§ WHAT IS REQUIRED: Reproduce verbatim the lines of the material below, starting at the line with "grey cap: 1 -> 0" and ending at the line with "white watering can: 1 -> 3", both inclusive; skip the rest.

§ SOURCE RECORDS:
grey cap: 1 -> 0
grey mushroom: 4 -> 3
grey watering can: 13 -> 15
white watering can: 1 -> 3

--

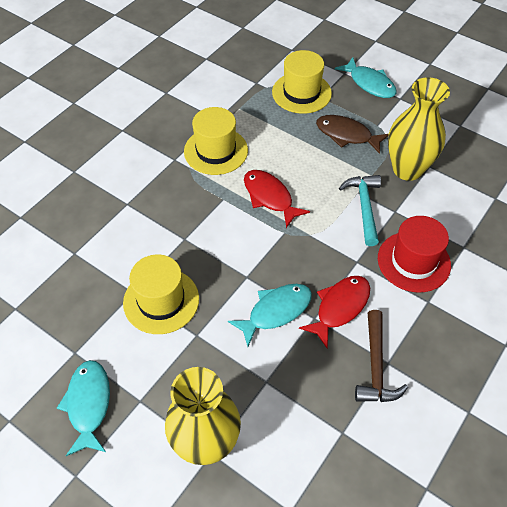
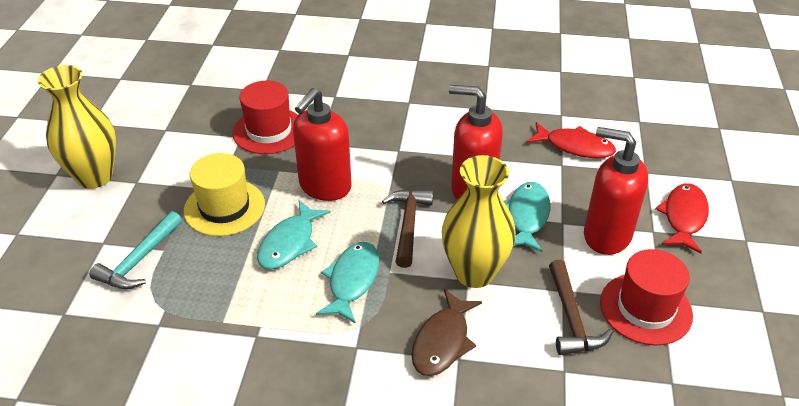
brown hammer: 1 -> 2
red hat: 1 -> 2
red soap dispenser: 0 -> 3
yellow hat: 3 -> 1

---

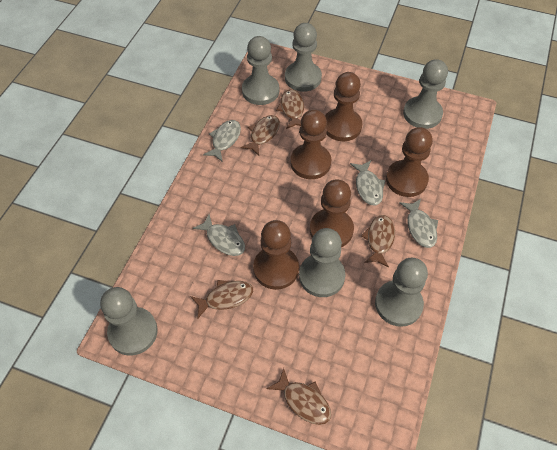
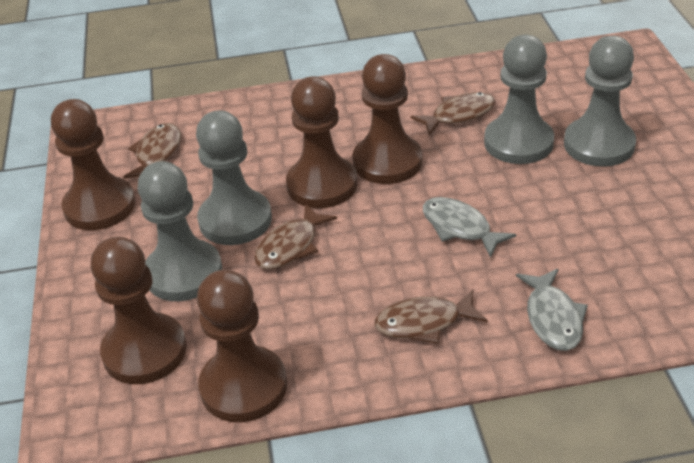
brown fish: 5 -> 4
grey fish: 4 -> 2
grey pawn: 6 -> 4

§ SOLUTION BELOW:
grey cap: 1 -> 0
grey mushroom: 4 -> 3
grey watering can: 13 -> 15
white watering can: 1 -> 3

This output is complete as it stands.